BEGIN Provided entries
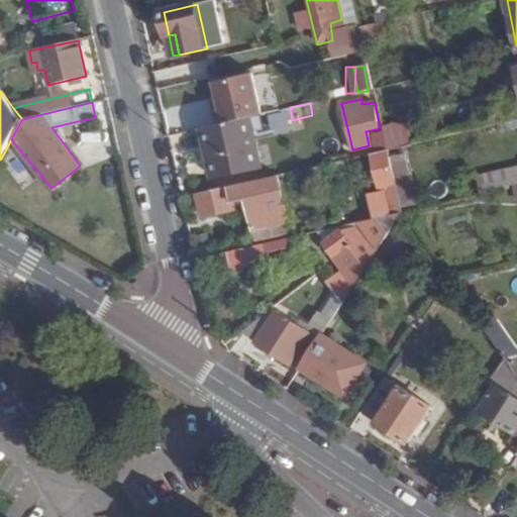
[(252,117),(209,126),(215,159),(213,160),(217,176),(263,166),(252,117)]
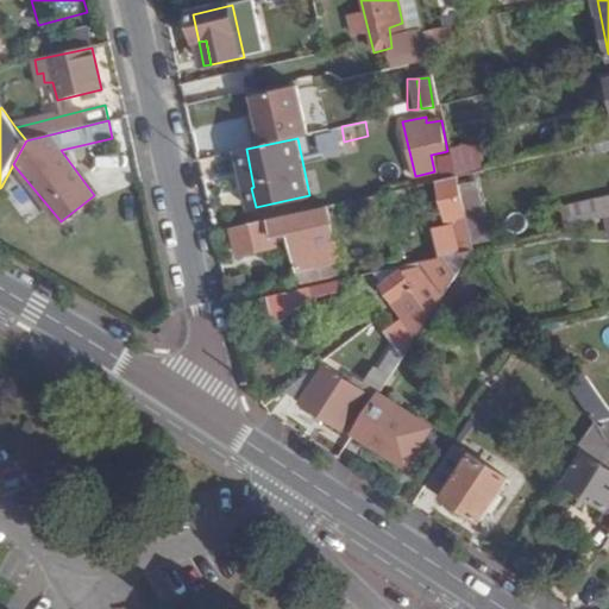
[(435,227),(443,257),(447,255),(476,250),(475,243),(460,186),(458,176),(444,180),(454,223),(435,227)]
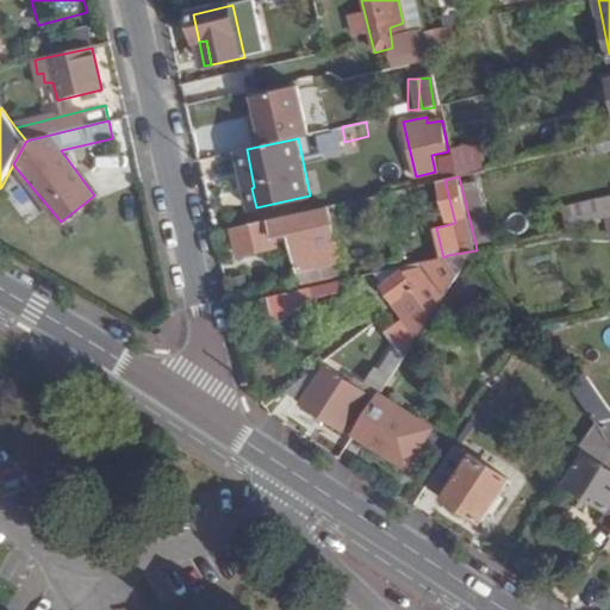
[(461,186),(475,243),(491,241),(477,184),(461,186)]
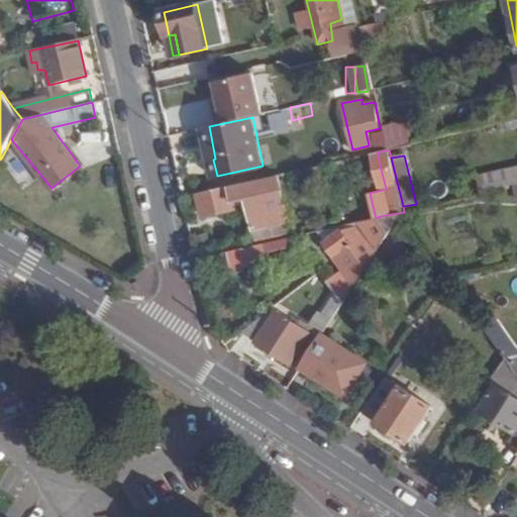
[(250,183),(200,194),(205,215),(236,209),(234,200),(249,197),(259,237),(298,230),(297,224),(291,225),(273,227),(267,197),(274,196),(274,193),(272,182),(250,187),(250,183)]
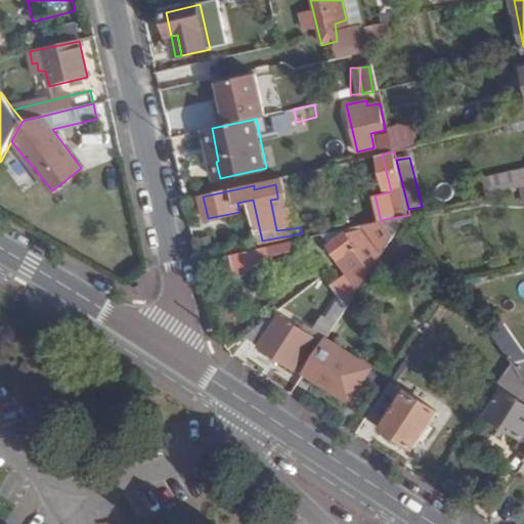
[(276,230),(295,228),(288,193),(277,195),(277,199),(270,200),(276,230)]
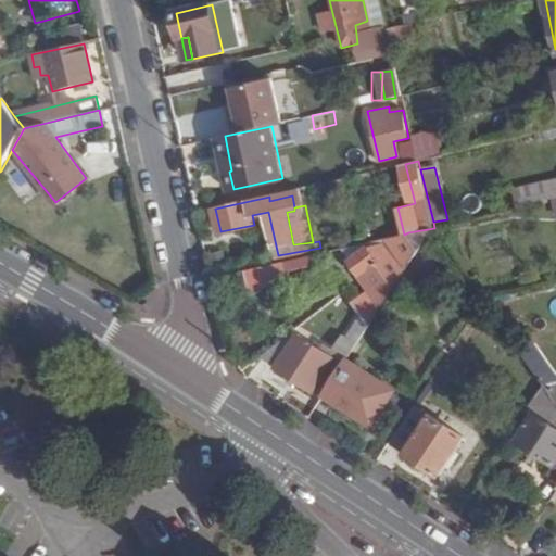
[(418,251),(408,232),(404,235),(389,238),(390,241),(366,248),(349,261),(370,290),(352,302),(369,324),(397,281),(418,251)]
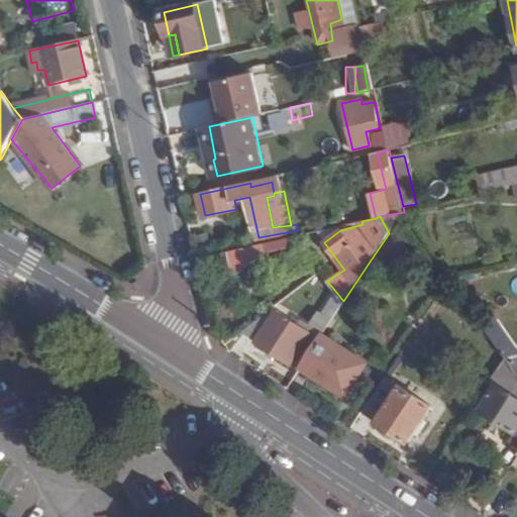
[(410,246),(389,233),(370,262),(399,279),(413,259),(406,253),(410,246)]
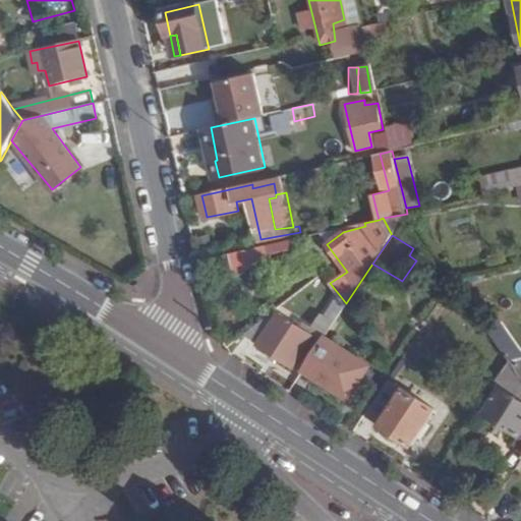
[(268,246),(233,254),(236,270),(272,263),(268,246)]
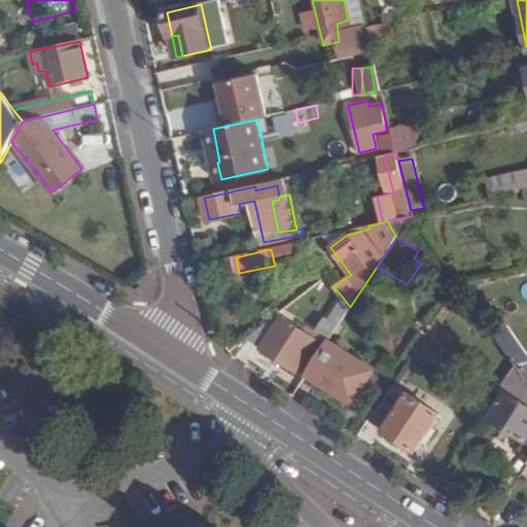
[(326,319),(338,326),(347,311),(337,305),(326,319)]
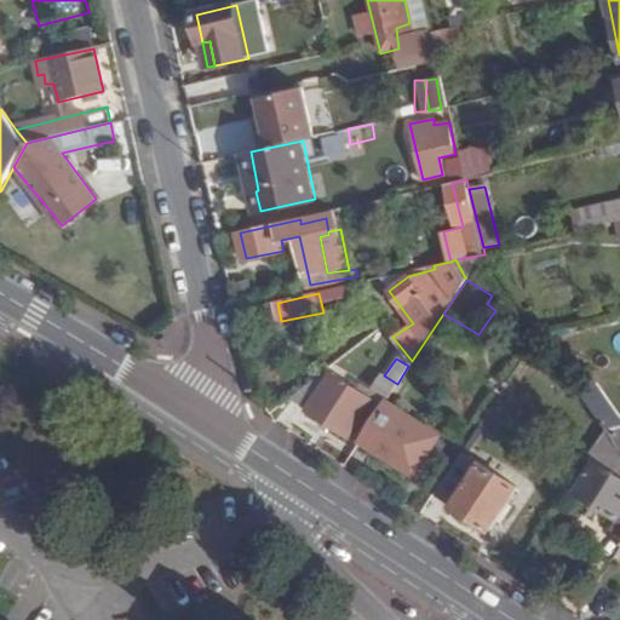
[(317,379),(292,399),(346,432),(367,399),(329,374),(323,383),(317,379)]
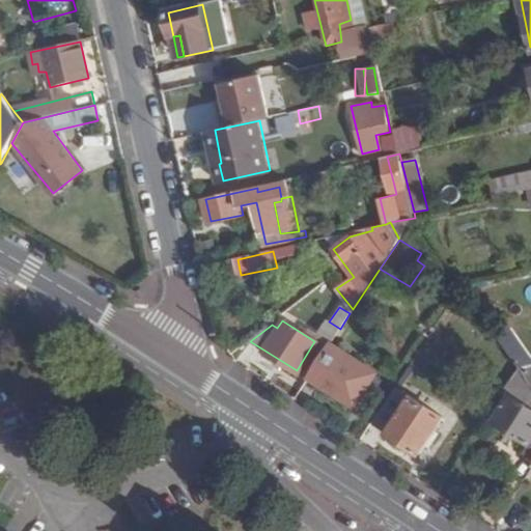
[(530,324),(514,329),(522,353),(530,350),(530,324)]
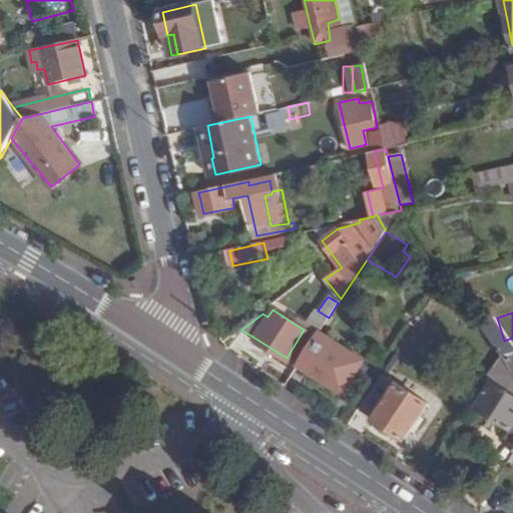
[(504,341),(497,318),(491,320),(498,344),(504,341)]
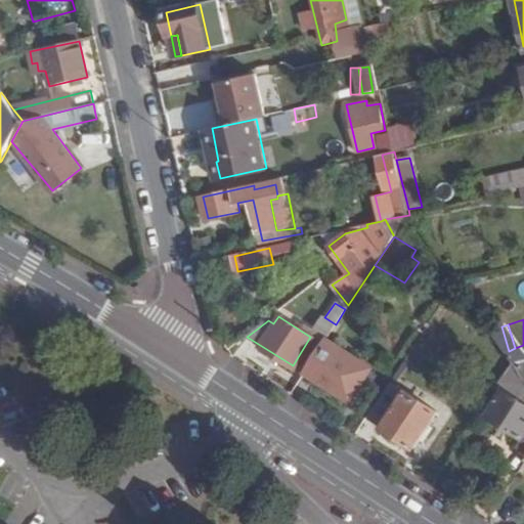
[(325,341),(305,370),(351,399),(355,393),(368,368),(325,341)]
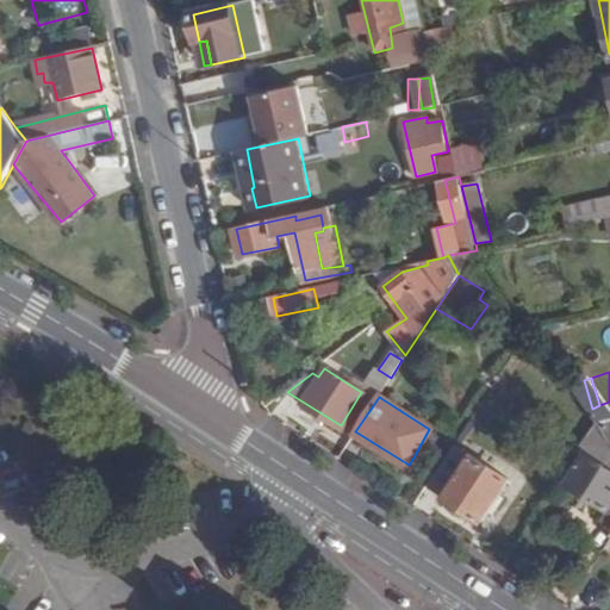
[(609,419),(597,423),(603,431),(609,441),(609,419)]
END Provided entries
- Task item:
The entries above need an exact copy without their pictures.

- Result for this task:
[(252,117),(209,126),(215,159),(213,160),(217,176),(263,166),(252,117)]
[(435,227),(443,257),(447,255),(476,250),(475,243),(460,186),(458,176),(444,180),(454,223),(435,227)]
[(461,186),(475,243),(491,241),(477,184),(461,186)]
[(250,183),(200,194),(205,215),(236,209),(234,200),(249,197),(259,237),(298,230),(297,224),(291,225),(273,227),(267,197),(274,196),(274,193),(272,182),(250,187),(250,183)]
[(276,230),(295,228),(288,193),(277,195),(277,199),(270,200),(276,230)]
[(418,251),(408,232),(404,235),(389,238),(390,241),(366,248),(349,261),(370,290),(352,302),(369,324),(397,281),(418,251)]
[(410,246),(389,233),(370,262),(399,279),(413,259),(406,253),(410,246)]
[(268,246),(233,254),(236,270),(272,263),(268,246)]
[(326,319),(338,326),(347,311),(337,305),(326,319)]
[(317,379),(292,399),(346,432),(367,399),(329,374),(323,383),(317,379)]
[(530,324),(514,329),(522,353),(530,350),(530,324)]
[(504,341),(497,318),(491,320),(498,344),(504,341)]
[(325,341),(305,370),(351,399),(355,393),(368,368),(325,341)]
[(609,419),(597,423),(603,431),(609,441),(609,419)]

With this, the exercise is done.